§ **Work instructions**
Below are records; copy exactly the line containing "orange flower pot [518,85,566,148]" and every line after it, through the last.

Collected data:
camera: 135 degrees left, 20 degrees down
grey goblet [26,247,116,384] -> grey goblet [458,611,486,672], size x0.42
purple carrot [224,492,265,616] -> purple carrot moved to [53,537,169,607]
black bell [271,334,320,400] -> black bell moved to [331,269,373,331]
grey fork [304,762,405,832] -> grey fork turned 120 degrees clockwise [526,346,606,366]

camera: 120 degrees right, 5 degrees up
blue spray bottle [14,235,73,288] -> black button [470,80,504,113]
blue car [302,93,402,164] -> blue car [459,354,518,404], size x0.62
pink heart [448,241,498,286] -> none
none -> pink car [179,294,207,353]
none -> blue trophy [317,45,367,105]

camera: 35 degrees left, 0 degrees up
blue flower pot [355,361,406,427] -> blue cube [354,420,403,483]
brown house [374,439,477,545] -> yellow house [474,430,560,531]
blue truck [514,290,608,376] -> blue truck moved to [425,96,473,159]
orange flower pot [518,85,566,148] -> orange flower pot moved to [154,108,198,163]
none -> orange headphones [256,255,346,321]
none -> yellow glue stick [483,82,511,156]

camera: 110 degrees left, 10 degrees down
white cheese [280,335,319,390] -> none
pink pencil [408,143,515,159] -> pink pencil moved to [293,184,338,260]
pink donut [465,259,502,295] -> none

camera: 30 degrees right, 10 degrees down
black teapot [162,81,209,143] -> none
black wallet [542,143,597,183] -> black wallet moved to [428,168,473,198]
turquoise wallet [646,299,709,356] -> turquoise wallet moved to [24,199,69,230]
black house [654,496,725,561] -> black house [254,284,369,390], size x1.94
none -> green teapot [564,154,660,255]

§ **Answer box**
orange flower pot [518,85,566,148] -> orange flower pot moved to [154,108,198,163]
none -> orange headphones [256,255,346,321]
none -> yellow glue stick [483,82,511,156]

camera: 110 degrees left, 10 degrees down
white cheese [280,335,319,390] -> none
pink pencil [408,143,515,159] -> pink pencil moved to [293,184,338,260]
pink donut [465,259,502,295] -> none

camera: 30 degrees right, 10 degrees down
black teapot [162,81,209,143] -> none
black wallet [542,143,597,183] -> black wallet moved to [428,168,473,198]
turquoise wallet [646,299,709,356] -> turquoise wallet moved to [24,199,69,230]
black house [654,496,725,561] -> black house [254,284,369,390], size x1.94
none -> green teapot [564,154,660,255]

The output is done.